### What you have to do
Omitting all pictures, print the lines of the listing from the one containing "yellow book: 1 -> 2" through the final line, both ends included, with no other text.
*** Begin section ***
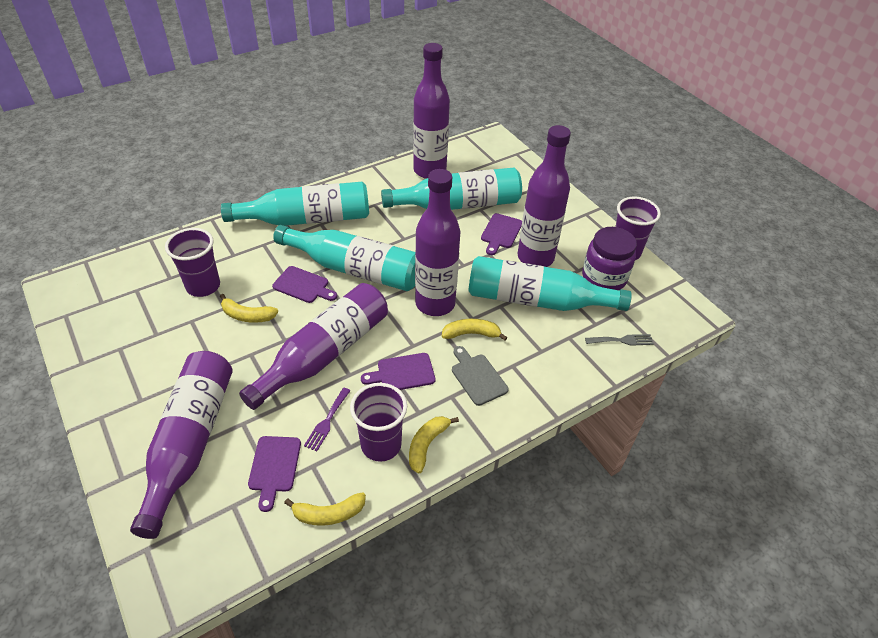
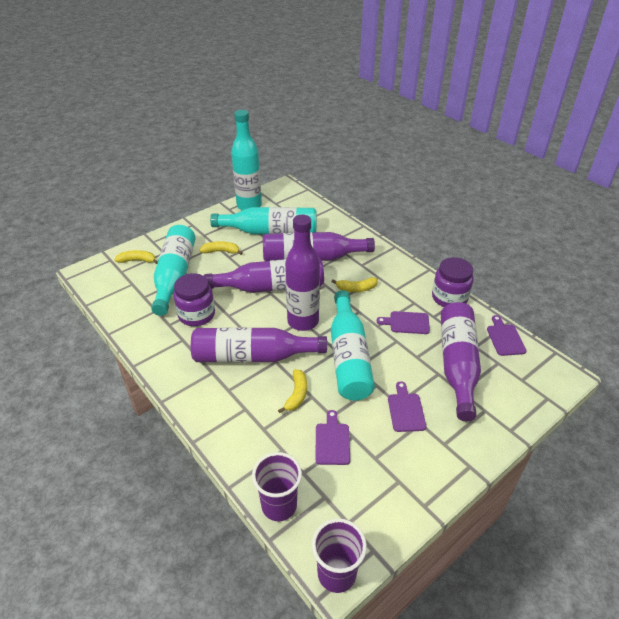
grey cutting board: 1 -> 0
grey fork: 1 -> 0
purple cup: 3 -> 2
purple fork: 1 -> 0
purple jar: 1 -> 2

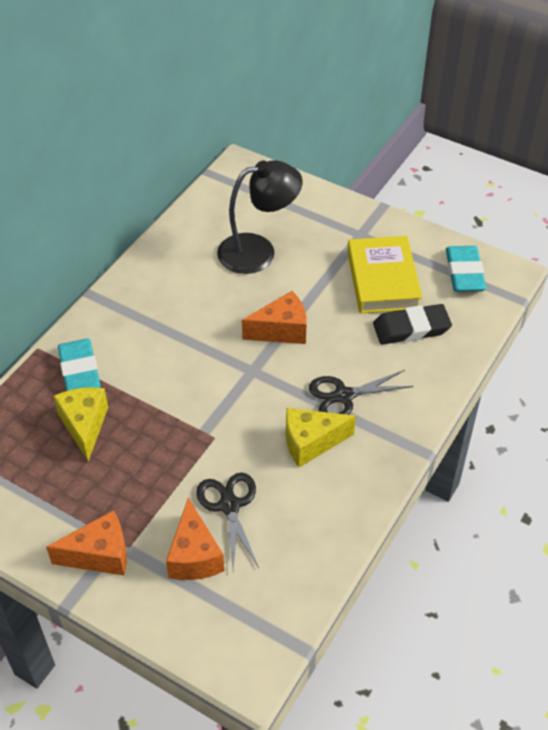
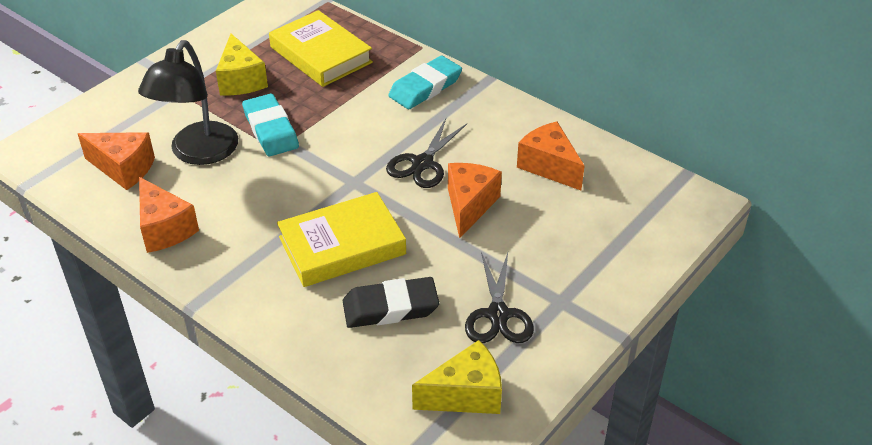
orange cheese: 3 -> 4
yellow book: 1 -> 2

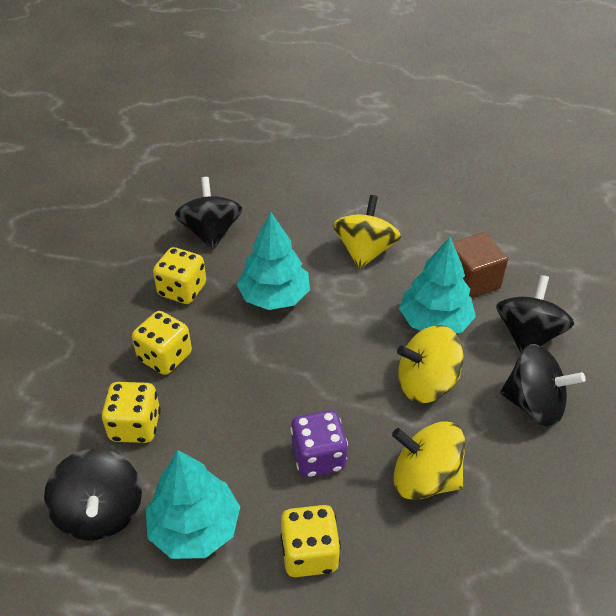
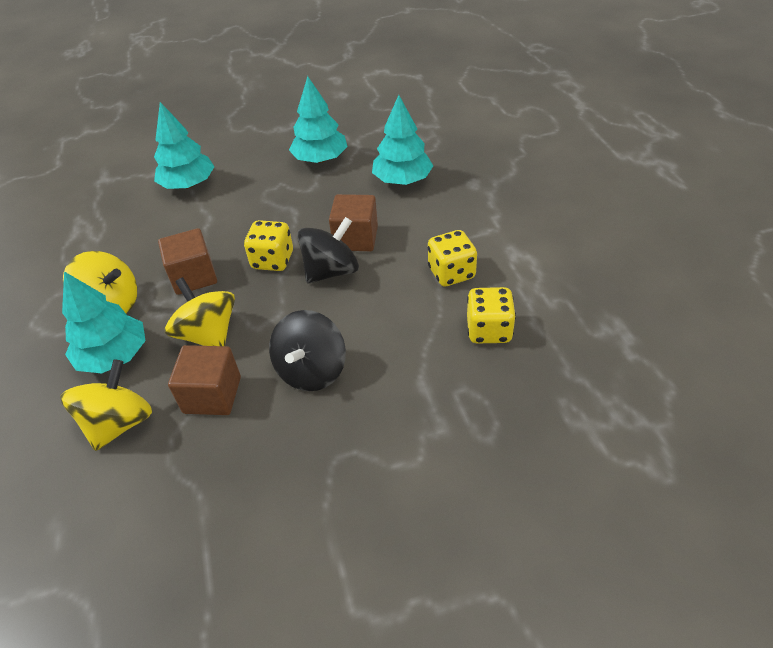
black spinning top: 4 -> 2
brown cube: 1 -> 3
purple dice: 1 -> 0
turquoise tree: 3 -> 4
yellow dice: 4 -> 3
*** End section ***
### The answer
yellow book: 1 -> 2

black spinning top: 4 -> 2
brown cube: 1 -> 3
purple dice: 1 -> 0
turquoise tree: 3 -> 4
yellow dice: 4 -> 3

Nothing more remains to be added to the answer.